──────── Recorded data

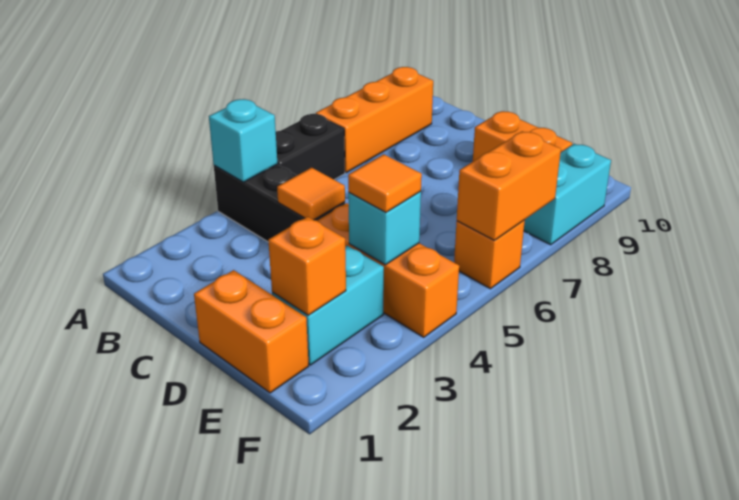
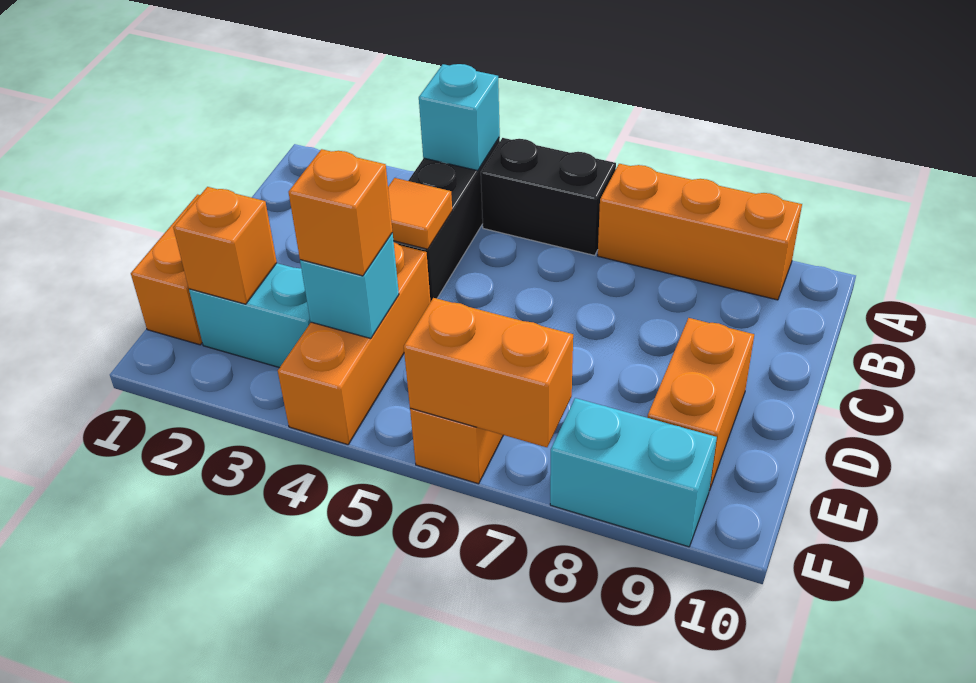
orange tile E4 level 3 -> orange brick E4 level 3

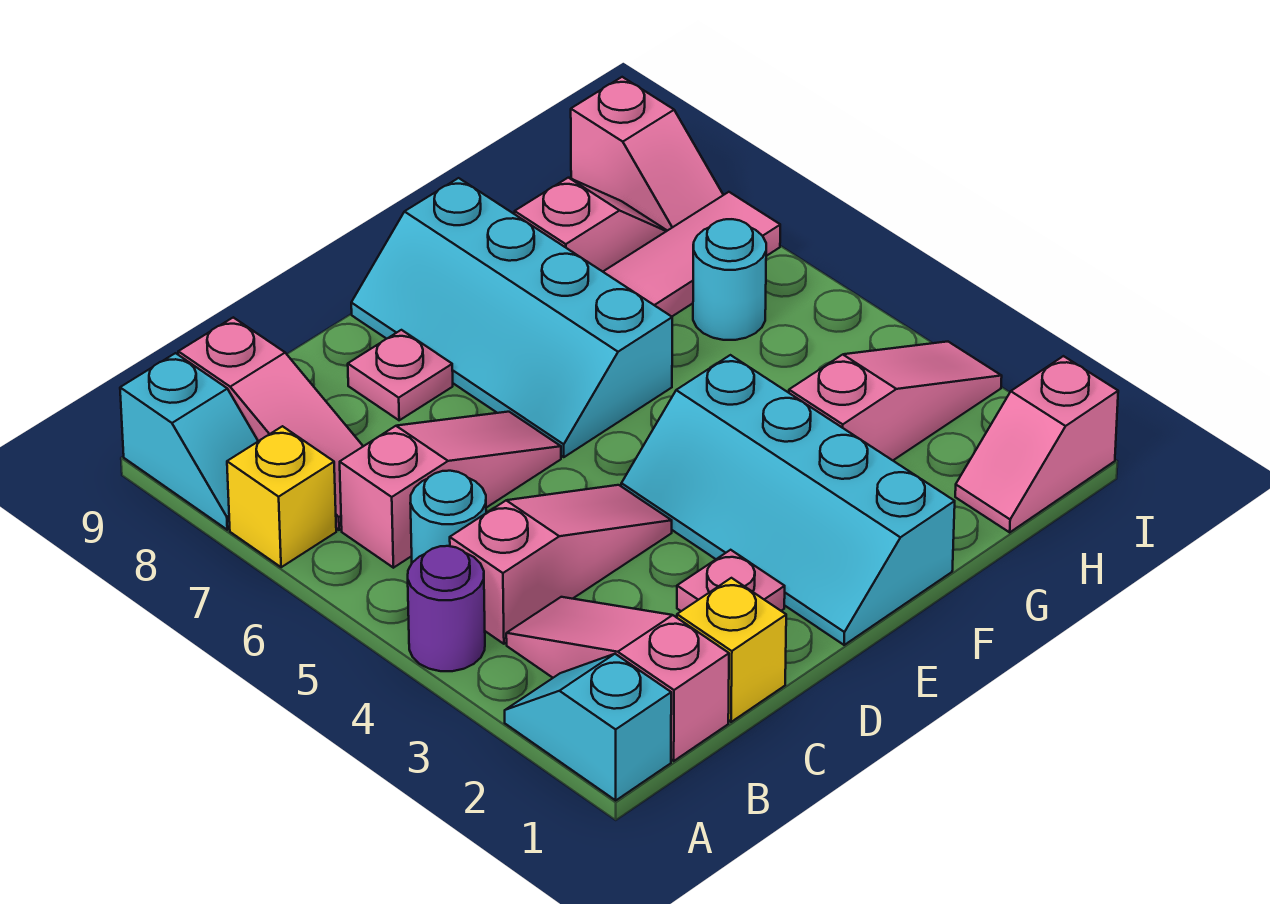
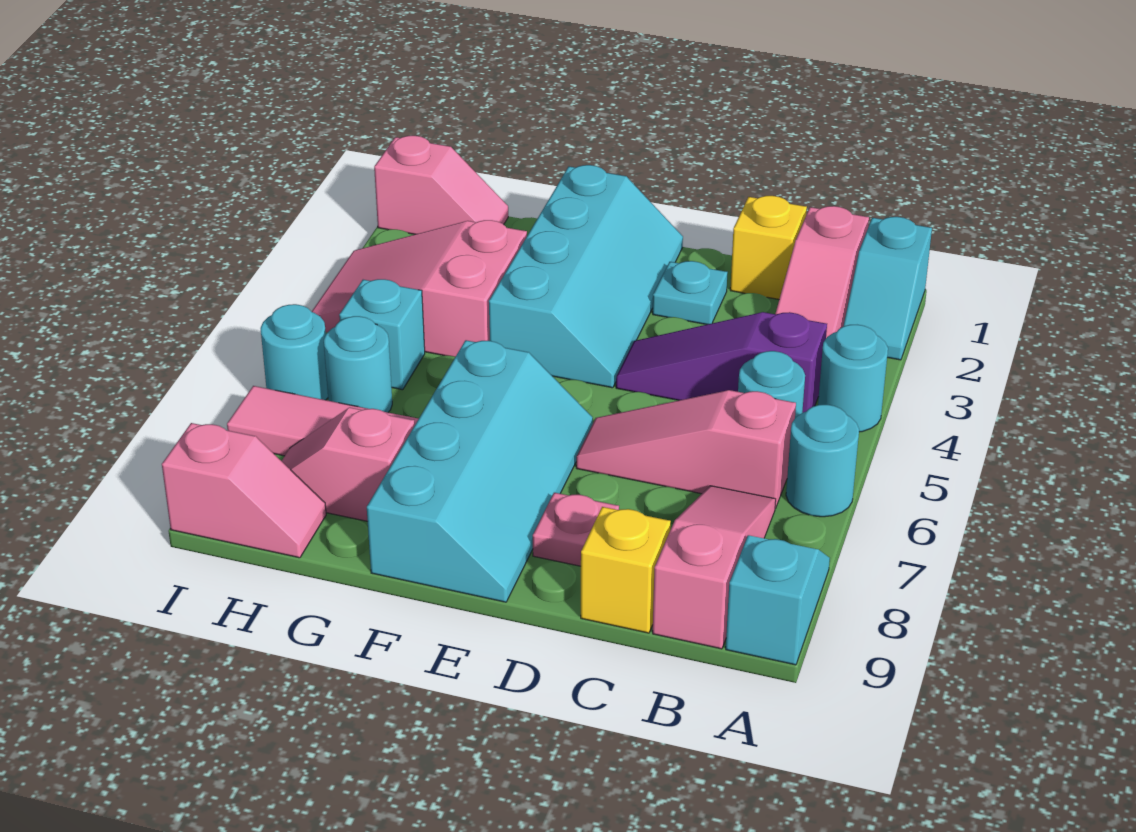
purple round brick A4 level 1 -> cyan round brick A4 level 1
none -> cyan round brick A6 level 1
yellow brick A7 level 1 -> yellow brick C9 level 1
pink slope B4:D4 level 1 top B -> purple slope B4:D4 level 1 top B
pink plate D2 level 1 -> cyan plate D2 level 1
pink slope G3:I3 level 1 top G -> pink slope G3:I4 level 1 top G
none -> cyan brick H5 level 1
none -> cyan round brick I6 level 1
pink slope I8:I9 level 1 top 9 -> pink slope H9:I9 level 1 top I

────────────────

-- Directions for this task --
For the string "slope", go through the entries above and copy each line where it occurs.

-- Written response --
pink slope B4:D4 level 1 top B -> purple slope B4:D4 level 1 top B
pink slope G3:I3 level 1 top G -> pink slope G3:I4 level 1 top G
pink slope I8:I9 level 1 top 9 -> pink slope H9:I9 level 1 top I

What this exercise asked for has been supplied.